To do.
Please repeat the records below exactly, from the first line through the line containing "(318, 209) = (500, 347): brown", and nothing more.

Source data
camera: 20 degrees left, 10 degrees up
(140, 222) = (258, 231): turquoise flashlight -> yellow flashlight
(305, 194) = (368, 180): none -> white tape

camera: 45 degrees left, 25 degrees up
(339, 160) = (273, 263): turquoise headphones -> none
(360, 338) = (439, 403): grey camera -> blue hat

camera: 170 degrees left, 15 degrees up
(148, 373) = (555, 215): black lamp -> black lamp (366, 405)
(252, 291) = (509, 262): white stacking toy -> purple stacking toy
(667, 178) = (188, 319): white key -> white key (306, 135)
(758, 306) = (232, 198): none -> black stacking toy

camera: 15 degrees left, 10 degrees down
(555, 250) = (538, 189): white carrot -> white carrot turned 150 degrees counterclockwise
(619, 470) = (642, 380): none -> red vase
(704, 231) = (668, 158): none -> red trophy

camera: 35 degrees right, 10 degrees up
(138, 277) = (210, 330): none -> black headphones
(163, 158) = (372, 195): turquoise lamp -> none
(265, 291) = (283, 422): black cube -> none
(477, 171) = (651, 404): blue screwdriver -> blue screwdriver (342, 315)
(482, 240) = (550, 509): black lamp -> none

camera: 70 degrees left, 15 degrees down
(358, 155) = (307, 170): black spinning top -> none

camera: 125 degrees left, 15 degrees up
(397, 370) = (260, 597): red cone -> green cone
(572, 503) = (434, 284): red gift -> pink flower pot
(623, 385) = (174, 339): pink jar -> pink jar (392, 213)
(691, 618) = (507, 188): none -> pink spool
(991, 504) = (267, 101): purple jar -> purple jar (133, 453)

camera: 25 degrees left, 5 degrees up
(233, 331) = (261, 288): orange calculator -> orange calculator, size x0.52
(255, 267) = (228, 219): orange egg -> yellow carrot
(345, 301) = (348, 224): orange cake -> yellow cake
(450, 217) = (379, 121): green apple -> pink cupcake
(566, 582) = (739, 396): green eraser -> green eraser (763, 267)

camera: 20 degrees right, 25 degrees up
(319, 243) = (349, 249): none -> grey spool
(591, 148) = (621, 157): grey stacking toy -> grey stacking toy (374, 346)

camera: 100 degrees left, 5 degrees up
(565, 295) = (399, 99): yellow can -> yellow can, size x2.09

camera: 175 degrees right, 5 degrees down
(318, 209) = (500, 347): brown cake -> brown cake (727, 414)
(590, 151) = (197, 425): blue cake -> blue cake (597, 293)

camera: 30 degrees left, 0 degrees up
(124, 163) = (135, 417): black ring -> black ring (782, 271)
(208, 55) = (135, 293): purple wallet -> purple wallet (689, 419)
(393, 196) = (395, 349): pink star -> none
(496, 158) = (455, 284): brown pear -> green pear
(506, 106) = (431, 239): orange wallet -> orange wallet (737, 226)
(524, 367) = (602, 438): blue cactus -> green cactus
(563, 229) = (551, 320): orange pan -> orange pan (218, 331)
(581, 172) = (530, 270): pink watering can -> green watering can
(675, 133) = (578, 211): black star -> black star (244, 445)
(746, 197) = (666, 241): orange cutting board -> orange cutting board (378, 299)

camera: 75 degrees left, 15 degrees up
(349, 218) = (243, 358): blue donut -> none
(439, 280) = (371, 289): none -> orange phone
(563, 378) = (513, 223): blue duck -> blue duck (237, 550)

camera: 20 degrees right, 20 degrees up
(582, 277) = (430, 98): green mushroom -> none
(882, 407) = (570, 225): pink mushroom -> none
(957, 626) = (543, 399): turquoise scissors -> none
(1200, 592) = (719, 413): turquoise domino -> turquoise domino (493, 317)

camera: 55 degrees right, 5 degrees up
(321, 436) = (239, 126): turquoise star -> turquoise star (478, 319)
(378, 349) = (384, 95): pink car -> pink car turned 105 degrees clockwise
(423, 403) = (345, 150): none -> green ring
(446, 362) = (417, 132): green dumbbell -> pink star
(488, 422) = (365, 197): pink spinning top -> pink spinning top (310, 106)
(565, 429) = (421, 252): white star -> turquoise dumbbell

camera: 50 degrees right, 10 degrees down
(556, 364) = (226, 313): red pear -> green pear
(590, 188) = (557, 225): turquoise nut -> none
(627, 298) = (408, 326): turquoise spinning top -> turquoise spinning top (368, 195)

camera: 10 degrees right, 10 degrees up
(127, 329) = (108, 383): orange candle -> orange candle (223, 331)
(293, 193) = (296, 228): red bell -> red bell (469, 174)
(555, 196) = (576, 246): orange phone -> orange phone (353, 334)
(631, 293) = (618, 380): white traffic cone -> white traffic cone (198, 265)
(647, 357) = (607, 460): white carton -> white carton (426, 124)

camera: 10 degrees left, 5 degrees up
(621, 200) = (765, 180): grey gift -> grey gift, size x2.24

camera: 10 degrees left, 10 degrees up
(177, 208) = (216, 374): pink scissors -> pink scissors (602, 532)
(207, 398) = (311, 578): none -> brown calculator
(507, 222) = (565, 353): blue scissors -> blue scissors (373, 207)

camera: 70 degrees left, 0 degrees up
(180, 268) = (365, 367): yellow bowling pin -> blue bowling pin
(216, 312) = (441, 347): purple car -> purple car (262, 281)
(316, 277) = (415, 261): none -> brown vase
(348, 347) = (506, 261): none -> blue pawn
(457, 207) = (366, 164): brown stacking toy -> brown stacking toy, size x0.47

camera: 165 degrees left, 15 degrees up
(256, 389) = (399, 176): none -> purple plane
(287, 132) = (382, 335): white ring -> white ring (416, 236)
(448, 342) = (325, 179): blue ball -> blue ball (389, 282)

Answer space.
camera: 20 degrees left, 10 degrees up
(140, 222) = (258, 231): turquoise flashlight -> yellow flashlight
(305, 194) = (368, 180): none -> white tape

camera: 45 degrees left, 25 degrees up
(339, 160) = (273, 263): turquoise headphones -> none
(360, 338) = (439, 403): grey camera -> blue hat

camera: 170 degrees left, 15 degrees up
(148, 373) = (555, 215): black lamp -> black lamp (366, 405)
(252, 291) = (509, 262): white stacking toy -> purple stacking toy
(667, 178) = (188, 319): white key -> white key (306, 135)
(758, 306) = (232, 198): none -> black stacking toy

camera: 15 degrees left, 10 degrees down
(555, 250) = (538, 189): white carrot -> white carrot turned 150 degrees counterclockwise
(619, 470) = (642, 380): none -> red vase
(704, 231) = (668, 158): none -> red trophy

camera: 35 degrees right, 10 degrees up
(138, 277) = (210, 330): none -> black headphones
(163, 158) = (372, 195): turquoise lamp -> none
(265, 291) = (283, 422): black cube -> none
(477, 171) = (651, 404): blue screwdriver -> blue screwdriver (342, 315)
(482, 240) = (550, 509): black lamp -> none

camera: 70 degrees left, 15 degrees down
(358, 155) = (307, 170): black spinning top -> none

camera: 125 degrees left, 15 degrees up
(397, 370) = (260, 597): red cone -> green cone
(572, 503) = (434, 284): red gift -> pink flower pot
(623, 385) = (174, 339): pink jar -> pink jar (392, 213)
(691, 618) = (507, 188): none -> pink spool
(991, 504) = (267, 101): purple jar -> purple jar (133, 453)

camera: 25 degrees left, 5 degrees up
(233, 331) = (261, 288): orange calculator -> orange calculator, size x0.52
(255, 267) = (228, 219): orange egg -> yellow carrot
(345, 301) = (348, 224): orange cake -> yellow cake
(450, 217) = (379, 121): green apple -> pink cupcake
(566, 582) = (739, 396): green eraser -> green eraser (763, 267)

camera: 20 degrees right, 25 degrees up
(319, 243) = (349, 249): none -> grey spool
(591, 148) = (621, 157): grey stacking toy -> grey stacking toy (374, 346)

camera: 100 degrees left, 5 degrees up
(565, 295) = (399, 99): yellow can -> yellow can, size x2.09

camera: 175 degrees right, 5 degrees down
(318, 209) = (500, 347): brown cake -> brown cake (727, 414)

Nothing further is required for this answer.